## WORK INSTRUCTION
Each entry is to be given again word for word; images are dropped.

[MATERIALS PROVIDED Boundary: Start]

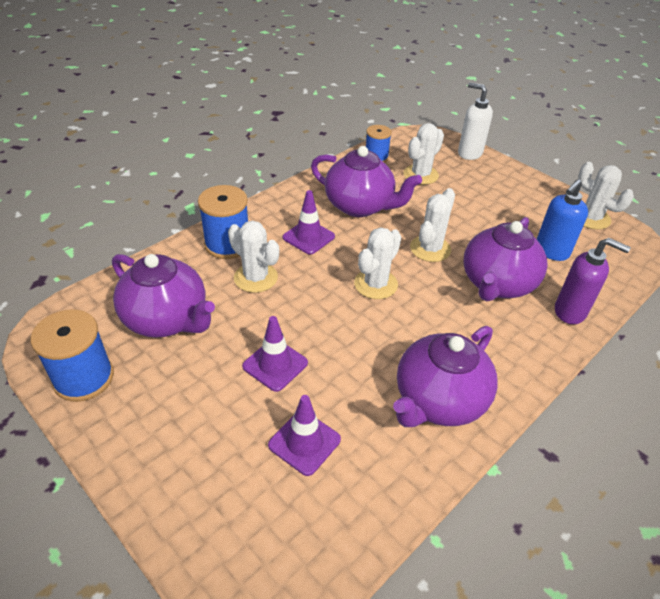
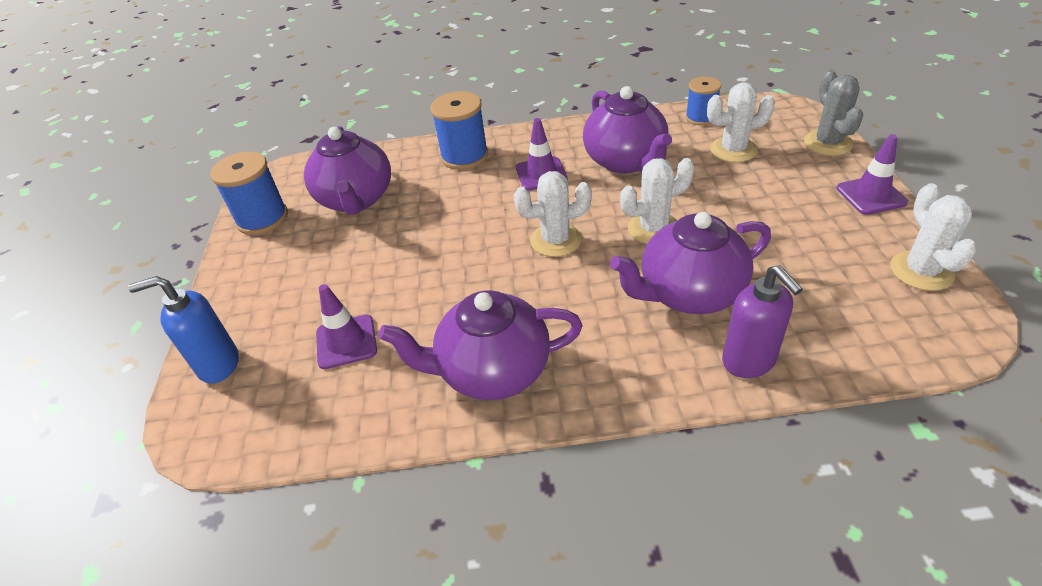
camera: 45 degrees right, 0 degrees up
white cactus [228,220,279,293] -> none
purple traffic cone [242,316,308,392] -> purple traffic cone moved to [837,134,908,215]
white soap dispenser [458,82,493,160] -> grey cactus [804,70,863,156]
blue soap dispenser [537,179,588,261] -> blue soap dispenser moved to [128,276,239,384]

[MATERIALS PROVIDED Boundary: End]

## SOLUTION TO THIS TASK
camera: 45 degrees right, 0 degrees up
white cactus [228,220,279,293] -> none
purple traffic cone [242,316,308,392] -> purple traffic cone moved to [837,134,908,215]
white soap dispenser [458,82,493,160] -> grey cactus [804,70,863,156]
blue soap dispenser [537,179,588,261] -> blue soap dispenser moved to [128,276,239,384]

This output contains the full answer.